> TASK REQUIREMENTS:
Find every line in the items below that contains the string "stopTrillSpan", treating uppercase and lowercase as different, and copy each of those lines.

[Collected data entries]
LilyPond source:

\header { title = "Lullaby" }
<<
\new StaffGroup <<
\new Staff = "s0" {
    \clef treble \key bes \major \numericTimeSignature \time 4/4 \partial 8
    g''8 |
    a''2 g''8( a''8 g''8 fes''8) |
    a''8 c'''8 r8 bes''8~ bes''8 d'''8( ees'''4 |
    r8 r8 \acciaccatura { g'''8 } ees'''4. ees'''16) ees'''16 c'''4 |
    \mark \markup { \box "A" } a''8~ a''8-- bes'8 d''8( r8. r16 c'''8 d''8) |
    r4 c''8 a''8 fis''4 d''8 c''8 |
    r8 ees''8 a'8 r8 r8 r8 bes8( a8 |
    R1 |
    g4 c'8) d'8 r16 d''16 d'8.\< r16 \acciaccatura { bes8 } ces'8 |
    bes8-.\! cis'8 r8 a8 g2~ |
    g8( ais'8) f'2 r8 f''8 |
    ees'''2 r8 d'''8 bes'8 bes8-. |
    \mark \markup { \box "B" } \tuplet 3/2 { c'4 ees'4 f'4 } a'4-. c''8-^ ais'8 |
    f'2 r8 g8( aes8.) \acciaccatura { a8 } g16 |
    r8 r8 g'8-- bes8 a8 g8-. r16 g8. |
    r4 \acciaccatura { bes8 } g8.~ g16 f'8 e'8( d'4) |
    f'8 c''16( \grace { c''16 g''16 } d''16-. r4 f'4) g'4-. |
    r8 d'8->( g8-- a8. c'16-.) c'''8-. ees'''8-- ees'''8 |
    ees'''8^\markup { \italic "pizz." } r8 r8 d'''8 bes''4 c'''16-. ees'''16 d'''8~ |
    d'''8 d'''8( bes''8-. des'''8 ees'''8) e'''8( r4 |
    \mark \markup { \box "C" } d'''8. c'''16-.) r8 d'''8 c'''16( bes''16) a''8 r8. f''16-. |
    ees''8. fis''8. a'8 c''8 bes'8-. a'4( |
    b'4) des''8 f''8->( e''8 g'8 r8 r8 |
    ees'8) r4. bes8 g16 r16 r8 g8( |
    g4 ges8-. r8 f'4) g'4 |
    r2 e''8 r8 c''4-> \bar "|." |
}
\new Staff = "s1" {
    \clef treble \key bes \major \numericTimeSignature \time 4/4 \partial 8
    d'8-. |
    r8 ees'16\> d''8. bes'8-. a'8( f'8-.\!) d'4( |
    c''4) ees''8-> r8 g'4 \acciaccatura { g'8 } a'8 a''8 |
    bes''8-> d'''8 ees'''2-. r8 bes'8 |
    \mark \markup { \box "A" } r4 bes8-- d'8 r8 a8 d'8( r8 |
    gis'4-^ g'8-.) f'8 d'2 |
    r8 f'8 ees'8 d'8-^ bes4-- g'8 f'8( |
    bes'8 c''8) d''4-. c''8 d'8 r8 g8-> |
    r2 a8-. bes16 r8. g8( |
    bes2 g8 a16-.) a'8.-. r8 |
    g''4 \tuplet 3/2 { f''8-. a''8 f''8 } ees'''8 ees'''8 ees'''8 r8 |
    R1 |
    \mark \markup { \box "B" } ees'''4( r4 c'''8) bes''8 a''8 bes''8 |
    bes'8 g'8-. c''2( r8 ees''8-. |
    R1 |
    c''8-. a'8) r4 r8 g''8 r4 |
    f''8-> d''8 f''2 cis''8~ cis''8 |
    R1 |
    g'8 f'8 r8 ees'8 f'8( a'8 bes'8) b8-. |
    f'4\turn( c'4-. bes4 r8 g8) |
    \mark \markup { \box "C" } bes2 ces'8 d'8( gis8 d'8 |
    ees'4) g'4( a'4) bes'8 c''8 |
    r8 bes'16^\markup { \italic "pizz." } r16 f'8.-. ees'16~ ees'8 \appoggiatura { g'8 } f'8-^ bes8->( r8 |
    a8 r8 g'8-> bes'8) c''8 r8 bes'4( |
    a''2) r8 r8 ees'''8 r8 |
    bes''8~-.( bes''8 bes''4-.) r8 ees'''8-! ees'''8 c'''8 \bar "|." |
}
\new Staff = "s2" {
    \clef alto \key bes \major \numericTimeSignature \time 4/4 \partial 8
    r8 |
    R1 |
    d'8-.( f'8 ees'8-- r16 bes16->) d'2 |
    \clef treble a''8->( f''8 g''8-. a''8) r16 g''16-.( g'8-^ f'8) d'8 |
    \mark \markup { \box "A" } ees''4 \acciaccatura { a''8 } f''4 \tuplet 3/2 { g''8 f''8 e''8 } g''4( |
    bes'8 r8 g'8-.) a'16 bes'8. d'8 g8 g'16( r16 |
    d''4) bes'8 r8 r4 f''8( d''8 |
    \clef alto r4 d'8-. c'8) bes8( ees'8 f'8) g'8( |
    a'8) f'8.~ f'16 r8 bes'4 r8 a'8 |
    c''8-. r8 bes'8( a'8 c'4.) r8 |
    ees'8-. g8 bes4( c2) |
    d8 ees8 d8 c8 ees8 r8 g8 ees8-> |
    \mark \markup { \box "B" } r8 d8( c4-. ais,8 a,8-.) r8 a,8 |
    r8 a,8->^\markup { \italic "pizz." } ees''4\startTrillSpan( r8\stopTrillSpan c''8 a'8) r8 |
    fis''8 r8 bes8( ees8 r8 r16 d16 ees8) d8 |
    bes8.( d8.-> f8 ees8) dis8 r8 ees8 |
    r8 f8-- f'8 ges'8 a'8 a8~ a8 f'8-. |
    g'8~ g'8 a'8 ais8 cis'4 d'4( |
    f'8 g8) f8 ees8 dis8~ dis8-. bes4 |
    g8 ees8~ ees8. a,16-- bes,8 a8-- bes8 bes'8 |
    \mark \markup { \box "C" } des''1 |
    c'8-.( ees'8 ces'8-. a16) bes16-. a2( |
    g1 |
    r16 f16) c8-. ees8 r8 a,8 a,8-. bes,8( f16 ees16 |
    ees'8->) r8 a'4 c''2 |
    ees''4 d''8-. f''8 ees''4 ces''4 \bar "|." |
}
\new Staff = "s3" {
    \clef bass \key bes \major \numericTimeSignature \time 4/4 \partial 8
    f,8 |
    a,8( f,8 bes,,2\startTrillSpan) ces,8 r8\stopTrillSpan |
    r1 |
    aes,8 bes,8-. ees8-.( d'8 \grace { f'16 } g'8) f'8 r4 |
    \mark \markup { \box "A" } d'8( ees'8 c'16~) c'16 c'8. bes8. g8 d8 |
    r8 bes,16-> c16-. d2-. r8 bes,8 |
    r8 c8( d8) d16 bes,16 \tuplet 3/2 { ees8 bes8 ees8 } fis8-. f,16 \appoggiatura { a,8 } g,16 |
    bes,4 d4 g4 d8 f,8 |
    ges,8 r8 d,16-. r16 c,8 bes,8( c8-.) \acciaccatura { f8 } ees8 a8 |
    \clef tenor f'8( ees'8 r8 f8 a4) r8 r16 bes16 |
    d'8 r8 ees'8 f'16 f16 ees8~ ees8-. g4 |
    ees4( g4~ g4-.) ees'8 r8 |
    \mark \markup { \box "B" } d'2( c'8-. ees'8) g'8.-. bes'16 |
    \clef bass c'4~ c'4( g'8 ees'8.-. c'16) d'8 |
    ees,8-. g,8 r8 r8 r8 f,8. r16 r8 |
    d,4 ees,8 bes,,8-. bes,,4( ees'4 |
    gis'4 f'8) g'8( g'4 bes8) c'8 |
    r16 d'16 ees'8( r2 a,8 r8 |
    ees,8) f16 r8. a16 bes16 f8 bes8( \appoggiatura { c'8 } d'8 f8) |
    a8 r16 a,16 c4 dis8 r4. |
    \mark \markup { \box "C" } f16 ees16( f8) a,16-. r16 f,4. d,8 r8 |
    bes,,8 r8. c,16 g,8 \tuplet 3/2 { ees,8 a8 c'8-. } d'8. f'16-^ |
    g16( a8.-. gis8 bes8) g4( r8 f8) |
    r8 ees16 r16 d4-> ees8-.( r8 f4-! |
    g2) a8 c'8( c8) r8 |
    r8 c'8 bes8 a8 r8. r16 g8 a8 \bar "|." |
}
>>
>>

> ANSWER FOR THIS EXERCISE:
    r8 a,8->^\markup { \italic "pizz." } ees''4\startTrillSpan( r8\stopTrillSpan c''8 a'8) r8 |
    a,8( f,8 bes,,2\startTrillSpan) ces,8 r8\stopTrillSpan |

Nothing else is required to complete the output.